__Required action__: All of the data is to be printed again exactly as it appears.

__Given data__:
━━━━━━━━
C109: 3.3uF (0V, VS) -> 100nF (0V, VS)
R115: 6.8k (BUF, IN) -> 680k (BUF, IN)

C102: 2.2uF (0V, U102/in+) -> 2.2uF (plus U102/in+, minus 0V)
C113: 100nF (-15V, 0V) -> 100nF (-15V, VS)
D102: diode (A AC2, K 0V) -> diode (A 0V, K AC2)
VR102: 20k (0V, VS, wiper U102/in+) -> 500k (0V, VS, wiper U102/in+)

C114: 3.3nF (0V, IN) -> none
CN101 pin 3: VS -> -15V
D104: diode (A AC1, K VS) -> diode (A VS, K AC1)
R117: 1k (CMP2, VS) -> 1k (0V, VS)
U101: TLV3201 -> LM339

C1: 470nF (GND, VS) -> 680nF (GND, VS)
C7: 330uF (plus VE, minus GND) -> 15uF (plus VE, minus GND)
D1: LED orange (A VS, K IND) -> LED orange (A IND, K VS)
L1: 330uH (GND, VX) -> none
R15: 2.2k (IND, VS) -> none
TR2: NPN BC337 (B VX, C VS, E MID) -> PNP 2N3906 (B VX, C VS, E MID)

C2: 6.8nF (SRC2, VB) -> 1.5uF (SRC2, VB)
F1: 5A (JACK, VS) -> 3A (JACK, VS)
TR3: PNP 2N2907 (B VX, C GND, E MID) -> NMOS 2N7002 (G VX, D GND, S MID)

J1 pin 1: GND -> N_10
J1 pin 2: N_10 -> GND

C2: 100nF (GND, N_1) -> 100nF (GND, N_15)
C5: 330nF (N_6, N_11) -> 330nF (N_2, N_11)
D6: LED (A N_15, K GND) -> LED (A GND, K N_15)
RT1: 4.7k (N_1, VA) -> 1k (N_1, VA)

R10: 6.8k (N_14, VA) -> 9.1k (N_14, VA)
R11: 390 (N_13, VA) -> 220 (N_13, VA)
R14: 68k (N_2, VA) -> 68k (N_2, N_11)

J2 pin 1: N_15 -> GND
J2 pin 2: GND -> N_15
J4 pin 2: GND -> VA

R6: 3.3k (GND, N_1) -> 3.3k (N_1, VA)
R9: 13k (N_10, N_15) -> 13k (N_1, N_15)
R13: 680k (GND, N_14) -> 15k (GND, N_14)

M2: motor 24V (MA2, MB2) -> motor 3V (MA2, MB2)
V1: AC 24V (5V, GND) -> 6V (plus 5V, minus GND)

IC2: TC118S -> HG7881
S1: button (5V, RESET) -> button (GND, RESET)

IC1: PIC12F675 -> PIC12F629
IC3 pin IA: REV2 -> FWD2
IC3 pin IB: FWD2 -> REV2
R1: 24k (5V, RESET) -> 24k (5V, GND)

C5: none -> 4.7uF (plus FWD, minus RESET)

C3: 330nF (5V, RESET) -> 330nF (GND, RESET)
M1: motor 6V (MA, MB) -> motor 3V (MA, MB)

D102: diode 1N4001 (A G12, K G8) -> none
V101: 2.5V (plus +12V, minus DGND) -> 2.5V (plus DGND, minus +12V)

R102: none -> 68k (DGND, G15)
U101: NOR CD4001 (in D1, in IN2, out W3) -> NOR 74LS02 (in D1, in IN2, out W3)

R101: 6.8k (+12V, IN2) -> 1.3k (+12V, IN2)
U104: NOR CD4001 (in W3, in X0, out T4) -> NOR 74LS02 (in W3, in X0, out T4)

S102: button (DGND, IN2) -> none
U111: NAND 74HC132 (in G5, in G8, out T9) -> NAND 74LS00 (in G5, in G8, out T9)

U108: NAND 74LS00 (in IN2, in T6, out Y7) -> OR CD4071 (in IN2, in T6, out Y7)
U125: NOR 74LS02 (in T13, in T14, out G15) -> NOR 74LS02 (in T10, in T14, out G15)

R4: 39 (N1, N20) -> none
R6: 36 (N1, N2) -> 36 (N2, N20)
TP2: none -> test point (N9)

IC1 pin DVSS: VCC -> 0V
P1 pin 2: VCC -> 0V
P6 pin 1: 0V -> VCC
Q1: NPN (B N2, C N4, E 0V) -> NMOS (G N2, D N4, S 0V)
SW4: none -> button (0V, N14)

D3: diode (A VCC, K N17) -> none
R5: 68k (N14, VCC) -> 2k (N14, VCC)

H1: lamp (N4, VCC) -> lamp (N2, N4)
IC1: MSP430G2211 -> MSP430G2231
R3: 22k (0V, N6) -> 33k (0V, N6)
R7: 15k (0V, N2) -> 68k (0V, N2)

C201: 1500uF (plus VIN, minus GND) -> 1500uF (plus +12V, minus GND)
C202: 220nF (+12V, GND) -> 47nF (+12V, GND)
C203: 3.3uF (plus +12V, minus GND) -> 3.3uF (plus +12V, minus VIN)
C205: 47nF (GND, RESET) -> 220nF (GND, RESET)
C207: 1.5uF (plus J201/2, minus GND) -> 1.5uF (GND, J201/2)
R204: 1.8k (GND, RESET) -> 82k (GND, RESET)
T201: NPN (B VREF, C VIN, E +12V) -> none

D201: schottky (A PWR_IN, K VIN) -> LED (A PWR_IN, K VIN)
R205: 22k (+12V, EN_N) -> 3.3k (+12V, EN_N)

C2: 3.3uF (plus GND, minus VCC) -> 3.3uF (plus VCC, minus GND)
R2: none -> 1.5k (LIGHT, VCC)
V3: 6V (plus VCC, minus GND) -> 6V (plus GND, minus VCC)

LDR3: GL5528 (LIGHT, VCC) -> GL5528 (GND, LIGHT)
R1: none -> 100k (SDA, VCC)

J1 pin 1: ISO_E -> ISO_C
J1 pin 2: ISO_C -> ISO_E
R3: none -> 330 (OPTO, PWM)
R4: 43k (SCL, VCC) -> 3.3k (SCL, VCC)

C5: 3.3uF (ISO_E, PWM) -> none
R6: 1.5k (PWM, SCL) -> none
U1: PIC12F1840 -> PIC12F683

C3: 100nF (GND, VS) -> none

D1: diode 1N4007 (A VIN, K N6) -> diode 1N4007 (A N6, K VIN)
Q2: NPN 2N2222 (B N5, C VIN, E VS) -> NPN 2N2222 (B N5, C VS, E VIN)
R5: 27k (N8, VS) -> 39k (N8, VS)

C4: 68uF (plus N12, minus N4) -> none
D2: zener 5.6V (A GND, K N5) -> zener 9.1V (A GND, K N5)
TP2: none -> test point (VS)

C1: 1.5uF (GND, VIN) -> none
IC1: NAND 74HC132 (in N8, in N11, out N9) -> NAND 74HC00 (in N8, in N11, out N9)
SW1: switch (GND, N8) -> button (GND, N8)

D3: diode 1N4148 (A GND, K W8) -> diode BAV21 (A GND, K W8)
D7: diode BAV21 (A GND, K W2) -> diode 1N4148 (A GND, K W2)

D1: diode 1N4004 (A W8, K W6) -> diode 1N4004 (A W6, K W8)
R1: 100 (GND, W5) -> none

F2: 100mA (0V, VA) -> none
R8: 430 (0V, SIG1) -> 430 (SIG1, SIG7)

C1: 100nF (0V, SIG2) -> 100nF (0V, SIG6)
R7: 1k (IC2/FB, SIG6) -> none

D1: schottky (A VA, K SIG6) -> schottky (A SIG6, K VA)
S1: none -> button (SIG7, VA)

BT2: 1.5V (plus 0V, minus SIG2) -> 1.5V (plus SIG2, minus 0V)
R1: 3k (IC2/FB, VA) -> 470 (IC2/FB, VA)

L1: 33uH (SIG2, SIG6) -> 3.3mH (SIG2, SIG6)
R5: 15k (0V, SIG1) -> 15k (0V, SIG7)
━━━━━━━━
__Completed task__:
C109: 3.3uF (0V, VS) -> 100nF (0V, VS)
R115: 6.8k (BUF, IN) -> 680k (BUF, IN)

C102: 2.2uF (0V, U102/in+) -> 2.2uF (plus U102/in+, minus 0V)
C113: 100nF (-15V, 0V) -> 100nF (-15V, VS)
D102: diode (A AC2, K 0V) -> diode (A 0V, K AC2)
VR102: 20k (0V, VS, wiper U102/in+) -> 500k (0V, VS, wiper U102/in+)

C114: 3.3nF (0V, IN) -> none
CN101 pin 3: VS -> -15V
D104: diode (A AC1, K VS) -> diode (A VS, K AC1)
R117: 1k (CMP2, VS) -> 1k (0V, VS)
U101: TLV3201 -> LM339

C1: 470nF (GND, VS) -> 680nF (GND, VS)
C7: 330uF (plus VE, minus GND) -> 15uF (plus VE, minus GND)
D1: LED orange (A VS, K IND) -> LED orange (A IND, K VS)
L1: 330uH (GND, VX) -> none
R15: 2.2k (IND, VS) -> none
TR2: NPN BC337 (B VX, C VS, E MID) -> PNP 2N3906 (B VX, C VS, E MID)

C2: 6.8nF (SRC2, VB) -> 1.5uF (SRC2, VB)
F1: 5A (JACK, VS) -> 3A (JACK, VS)
TR3: PNP 2N2907 (B VX, C GND, E MID) -> NMOS 2N7002 (G VX, D GND, S MID)

J1 pin 1: GND -> N_10
J1 pin 2: N_10 -> GND

C2: 100nF (GND, N_1) -> 100nF (GND, N_15)
C5: 330nF (N_6, N_11) -> 330nF (N_2, N_11)
D6: LED (A N_15, K GND) -> LED (A GND, K N_15)
RT1: 4.7k (N_1, VA) -> 1k (N_1, VA)

R10: 6.8k (N_14, VA) -> 9.1k (N_14, VA)
R11: 390 (N_13, VA) -> 220 (N_13, VA)
R14: 68k (N_2, VA) -> 68k (N_2, N_11)

J2 pin 1: N_15 -> GND
J2 pin 2: GND -> N_15
J4 pin 2: GND -> VA

R6: 3.3k (GND, N_1) -> 3.3k (N_1, VA)
R9: 13k (N_10, N_15) -> 13k (N_1, N_15)
R13: 680k (GND, N_14) -> 15k (GND, N_14)

M2: motor 24V (MA2, MB2) -> motor 3V (MA2, MB2)
V1: AC 24V (5V, GND) -> 6V (plus 5V, minus GND)

IC2: TC118S -> HG7881
S1: button (5V, RESET) -> button (GND, RESET)

IC1: PIC12F675 -> PIC12F629
IC3 pin IA: REV2 -> FWD2
IC3 pin IB: FWD2 -> REV2
R1: 24k (5V, RESET) -> 24k (5V, GND)

C5: none -> 4.7uF (plus FWD, minus RESET)

C3: 330nF (5V, RESET) -> 330nF (GND, RESET)
M1: motor 6V (MA, MB) -> motor 3V (MA, MB)

D102: diode 1N4001 (A G12, K G8) -> none
V101: 2.5V (plus +12V, minus DGND) -> 2.5V (plus DGND, minus +12V)

R102: none -> 68k (DGND, G15)
U101: NOR CD4001 (in D1, in IN2, out W3) -> NOR 74LS02 (in D1, in IN2, out W3)

R101: 6.8k (+12V, IN2) -> 1.3k (+12V, IN2)
U104: NOR CD4001 (in W3, in X0, out T4) -> NOR 74LS02 (in W3, in X0, out T4)

S102: button (DGND, IN2) -> none
U111: NAND 74HC132 (in G5, in G8, out T9) -> NAND 74LS00 (in G5, in G8, out T9)

U108: NAND 74LS00 (in IN2, in T6, out Y7) -> OR CD4071 (in IN2, in T6, out Y7)
U125: NOR 74LS02 (in T13, in T14, out G15) -> NOR 74LS02 (in T10, in T14, out G15)

R4: 39 (N1, N20) -> none
R6: 36 (N1, N2) -> 36 (N2, N20)
TP2: none -> test point (N9)

IC1 pin DVSS: VCC -> 0V
P1 pin 2: VCC -> 0V
P6 pin 1: 0V -> VCC
Q1: NPN (B N2, C N4, E 0V) -> NMOS (G N2, D N4, S 0V)
SW4: none -> button (0V, N14)

D3: diode (A VCC, K N17) -> none
R5: 68k (N14, VCC) -> 2k (N14, VCC)

H1: lamp (N4, VCC) -> lamp (N2, N4)
IC1: MSP430G2211 -> MSP430G2231
R3: 22k (0V, N6) -> 33k (0V, N6)
R7: 15k (0V, N2) -> 68k (0V, N2)

C201: 1500uF (plus VIN, minus GND) -> 1500uF (plus +12V, minus GND)
C202: 220nF (+12V, GND) -> 47nF (+12V, GND)
C203: 3.3uF (plus +12V, minus GND) -> 3.3uF (plus +12V, minus VIN)
C205: 47nF (GND, RESET) -> 220nF (GND, RESET)
C207: 1.5uF (plus J201/2, minus GND) -> 1.5uF (GND, J201/2)
R204: 1.8k (GND, RESET) -> 82k (GND, RESET)
T201: NPN (B VREF, C VIN, E +12V) -> none

D201: schottky (A PWR_IN, K VIN) -> LED (A PWR_IN, K VIN)
R205: 22k (+12V, EN_N) -> 3.3k (+12V, EN_N)

C2: 3.3uF (plus GND, minus VCC) -> 3.3uF (plus VCC, minus GND)
R2: none -> 1.5k (LIGHT, VCC)
V3: 6V (plus VCC, minus GND) -> 6V (plus GND, minus VCC)

LDR3: GL5528 (LIGHT, VCC) -> GL5528 (GND, LIGHT)
R1: none -> 100k (SDA, VCC)

J1 pin 1: ISO_E -> ISO_C
J1 pin 2: ISO_C -> ISO_E
R3: none -> 330 (OPTO, PWM)
R4: 43k (SCL, VCC) -> 3.3k (SCL, VCC)

C5: 3.3uF (ISO_E, PWM) -> none
R6: 1.5k (PWM, SCL) -> none
U1: PIC12F1840 -> PIC12F683

C3: 100nF (GND, VS) -> none

D1: diode 1N4007 (A VIN, K N6) -> diode 1N4007 (A N6, K VIN)
Q2: NPN 2N2222 (B N5, C VIN, E VS) -> NPN 2N2222 (B N5, C VS, E VIN)
R5: 27k (N8, VS) -> 39k (N8, VS)

C4: 68uF (plus N12, minus N4) -> none
D2: zener 5.6V (A GND, K N5) -> zener 9.1V (A GND, K N5)
TP2: none -> test point (VS)

C1: 1.5uF (GND, VIN) -> none
IC1: NAND 74HC132 (in N8, in N11, out N9) -> NAND 74HC00 (in N8, in N11, out N9)
SW1: switch (GND, N8) -> button (GND, N8)

D3: diode 1N4148 (A GND, K W8) -> diode BAV21 (A GND, K W8)
D7: diode BAV21 (A GND, K W2) -> diode 1N4148 (A GND, K W2)

D1: diode 1N4004 (A W8, K W6) -> diode 1N4004 (A W6, K W8)
R1: 100 (GND, W5) -> none

F2: 100mA (0V, VA) -> none
R8: 430 (0V, SIG1) -> 430 (SIG1, SIG7)

C1: 100nF (0V, SIG2) -> 100nF (0V, SIG6)
R7: 1k (IC2/FB, SIG6) -> none

D1: schottky (A VA, K SIG6) -> schottky (A SIG6, K VA)
S1: none -> button (SIG7, VA)

BT2: 1.5V (plus 0V, minus SIG2) -> 1.5V (plus SIG2, minus 0V)
R1: 3k (IC2/FB, VA) -> 470 (IC2/FB, VA)

L1: 33uH (SIG2, SIG6) -> 3.3mH (SIG2, SIG6)
R5: 15k (0V, SIG1) -> 15k (0V, SIG7)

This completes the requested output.